DATA EXCERPT Block Start

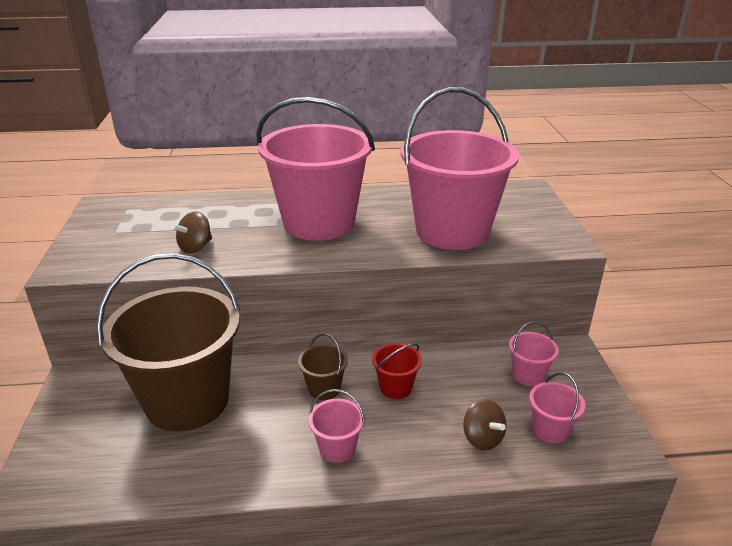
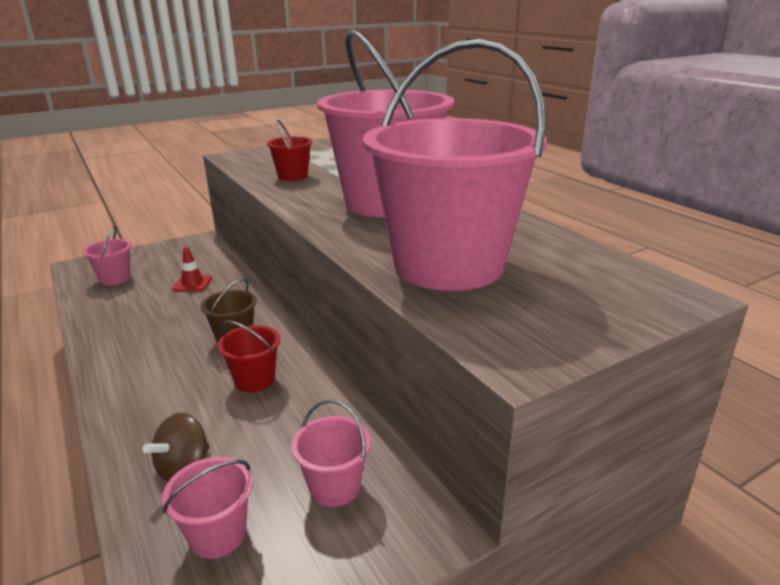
camera: 65 degrees right, 5 degrees down
(187, 400) = (192, 283): brown bucket -> red traffic cone
(195, 247) = (292, 176): brown spinning top -> red bucket
(337, 448) = (147, 369): pink bucket -> pink bucket (115, 279)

DATA EXCERPT Block End

EXERCISE DESCRIPTION:
In your copy, reproduce the data above exactly and skip every picture.

RESULT OF THE EXERCISE:
camera: 65 degrees right, 5 degrees down
(187, 400) = (192, 283): brown bucket -> red traffic cone
(195, 247) = (292, 176): brown spinning top -> red bucket
(337, 448) = (147, 369): pink bucket -> pink bucket (115, 279)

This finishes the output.